- Exercise aim
In the records below, find each line that holds "test" and return it.

-- Input material follows --

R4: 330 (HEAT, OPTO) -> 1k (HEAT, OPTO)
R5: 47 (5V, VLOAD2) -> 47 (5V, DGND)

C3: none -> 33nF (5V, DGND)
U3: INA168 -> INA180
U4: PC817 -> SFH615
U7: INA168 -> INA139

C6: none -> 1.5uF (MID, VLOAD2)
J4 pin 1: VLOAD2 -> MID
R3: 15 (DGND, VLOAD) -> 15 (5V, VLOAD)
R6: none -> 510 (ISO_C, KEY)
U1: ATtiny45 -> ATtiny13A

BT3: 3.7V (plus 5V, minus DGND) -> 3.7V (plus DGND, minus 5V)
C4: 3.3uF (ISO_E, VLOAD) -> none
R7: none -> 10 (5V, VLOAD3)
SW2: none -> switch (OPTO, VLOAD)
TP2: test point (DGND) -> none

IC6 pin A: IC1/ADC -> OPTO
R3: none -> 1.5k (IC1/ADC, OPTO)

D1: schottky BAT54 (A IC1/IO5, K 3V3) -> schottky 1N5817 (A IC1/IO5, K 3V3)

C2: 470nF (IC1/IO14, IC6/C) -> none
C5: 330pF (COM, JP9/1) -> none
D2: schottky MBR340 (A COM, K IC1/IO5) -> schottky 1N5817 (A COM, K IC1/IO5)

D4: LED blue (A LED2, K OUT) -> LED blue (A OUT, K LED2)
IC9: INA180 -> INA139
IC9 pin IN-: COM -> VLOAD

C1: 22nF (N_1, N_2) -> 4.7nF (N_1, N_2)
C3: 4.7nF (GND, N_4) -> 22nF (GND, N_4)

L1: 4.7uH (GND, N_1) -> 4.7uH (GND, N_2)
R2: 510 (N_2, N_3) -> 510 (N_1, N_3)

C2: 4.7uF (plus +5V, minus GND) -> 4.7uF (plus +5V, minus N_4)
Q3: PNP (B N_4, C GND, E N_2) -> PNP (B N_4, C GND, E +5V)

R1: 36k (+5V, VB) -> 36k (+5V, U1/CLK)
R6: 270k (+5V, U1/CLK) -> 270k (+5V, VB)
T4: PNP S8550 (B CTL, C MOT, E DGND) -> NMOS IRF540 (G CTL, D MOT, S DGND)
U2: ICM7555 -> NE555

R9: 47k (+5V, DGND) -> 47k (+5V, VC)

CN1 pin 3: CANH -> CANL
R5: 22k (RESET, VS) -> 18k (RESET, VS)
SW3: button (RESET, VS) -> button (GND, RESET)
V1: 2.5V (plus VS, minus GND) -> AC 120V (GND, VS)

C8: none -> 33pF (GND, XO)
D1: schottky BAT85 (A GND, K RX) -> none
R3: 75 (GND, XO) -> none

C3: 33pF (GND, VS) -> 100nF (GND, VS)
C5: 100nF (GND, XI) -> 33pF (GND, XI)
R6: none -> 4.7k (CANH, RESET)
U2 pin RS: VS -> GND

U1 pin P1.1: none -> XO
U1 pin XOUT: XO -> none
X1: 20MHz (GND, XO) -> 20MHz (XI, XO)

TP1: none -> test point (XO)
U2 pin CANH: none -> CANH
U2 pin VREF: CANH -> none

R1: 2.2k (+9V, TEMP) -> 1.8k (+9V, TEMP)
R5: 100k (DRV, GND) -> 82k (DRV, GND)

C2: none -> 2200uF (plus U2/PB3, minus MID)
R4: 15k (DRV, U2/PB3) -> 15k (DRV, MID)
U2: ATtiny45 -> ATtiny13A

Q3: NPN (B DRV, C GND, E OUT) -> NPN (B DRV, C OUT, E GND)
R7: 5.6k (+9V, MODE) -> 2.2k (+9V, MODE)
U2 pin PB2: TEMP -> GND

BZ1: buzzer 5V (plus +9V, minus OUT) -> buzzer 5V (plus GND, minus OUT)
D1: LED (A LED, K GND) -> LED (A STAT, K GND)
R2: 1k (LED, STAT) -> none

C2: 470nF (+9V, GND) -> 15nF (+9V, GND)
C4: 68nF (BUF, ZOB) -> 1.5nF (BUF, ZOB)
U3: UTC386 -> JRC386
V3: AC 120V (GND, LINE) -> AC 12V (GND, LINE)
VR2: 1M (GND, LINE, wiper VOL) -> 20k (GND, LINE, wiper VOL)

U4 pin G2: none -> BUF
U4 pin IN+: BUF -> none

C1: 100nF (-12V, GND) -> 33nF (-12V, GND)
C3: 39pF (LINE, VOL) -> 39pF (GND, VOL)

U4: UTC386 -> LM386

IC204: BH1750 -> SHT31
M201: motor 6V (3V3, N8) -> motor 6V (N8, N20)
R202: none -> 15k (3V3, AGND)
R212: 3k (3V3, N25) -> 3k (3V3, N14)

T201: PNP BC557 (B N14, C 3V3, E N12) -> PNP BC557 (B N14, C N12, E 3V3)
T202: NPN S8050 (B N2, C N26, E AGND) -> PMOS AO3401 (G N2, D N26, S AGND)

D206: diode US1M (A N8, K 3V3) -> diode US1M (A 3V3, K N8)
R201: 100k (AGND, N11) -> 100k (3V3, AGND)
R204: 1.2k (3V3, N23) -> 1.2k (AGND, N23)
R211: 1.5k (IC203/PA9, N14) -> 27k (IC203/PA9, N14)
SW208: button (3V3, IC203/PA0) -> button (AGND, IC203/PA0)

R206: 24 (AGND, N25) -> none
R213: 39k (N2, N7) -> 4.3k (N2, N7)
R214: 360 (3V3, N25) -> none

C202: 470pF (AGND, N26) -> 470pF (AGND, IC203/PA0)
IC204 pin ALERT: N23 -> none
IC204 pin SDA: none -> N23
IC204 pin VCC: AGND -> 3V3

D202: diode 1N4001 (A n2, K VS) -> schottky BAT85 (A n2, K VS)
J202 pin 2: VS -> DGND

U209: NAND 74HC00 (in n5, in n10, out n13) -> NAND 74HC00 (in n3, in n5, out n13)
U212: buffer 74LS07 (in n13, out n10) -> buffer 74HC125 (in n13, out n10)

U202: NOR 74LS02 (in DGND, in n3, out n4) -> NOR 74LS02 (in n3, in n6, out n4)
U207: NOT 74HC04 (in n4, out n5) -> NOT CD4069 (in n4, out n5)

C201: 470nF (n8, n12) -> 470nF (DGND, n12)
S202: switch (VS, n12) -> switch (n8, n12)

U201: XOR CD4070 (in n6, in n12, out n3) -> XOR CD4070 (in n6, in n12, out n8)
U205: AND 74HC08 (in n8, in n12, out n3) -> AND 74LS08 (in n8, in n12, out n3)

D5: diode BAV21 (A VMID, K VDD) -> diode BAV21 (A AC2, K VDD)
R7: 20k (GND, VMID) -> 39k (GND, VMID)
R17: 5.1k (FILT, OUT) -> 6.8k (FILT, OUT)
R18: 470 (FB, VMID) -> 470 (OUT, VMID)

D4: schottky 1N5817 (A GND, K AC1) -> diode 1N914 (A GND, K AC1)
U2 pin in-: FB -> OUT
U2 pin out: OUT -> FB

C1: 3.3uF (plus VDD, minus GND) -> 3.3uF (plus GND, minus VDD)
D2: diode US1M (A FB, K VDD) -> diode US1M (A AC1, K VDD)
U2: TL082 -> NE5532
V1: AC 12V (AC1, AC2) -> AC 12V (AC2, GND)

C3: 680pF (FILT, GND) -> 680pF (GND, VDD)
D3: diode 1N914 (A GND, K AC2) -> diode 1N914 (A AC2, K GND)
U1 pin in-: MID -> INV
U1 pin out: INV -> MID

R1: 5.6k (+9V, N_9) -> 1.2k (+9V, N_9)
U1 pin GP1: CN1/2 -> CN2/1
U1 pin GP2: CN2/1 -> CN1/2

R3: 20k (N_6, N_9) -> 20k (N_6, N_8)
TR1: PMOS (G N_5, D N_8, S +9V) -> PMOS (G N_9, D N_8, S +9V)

-- Input material concluded --

- Written solution
TP2: test point (DGND) -> none
TP1: none -> test point (XO)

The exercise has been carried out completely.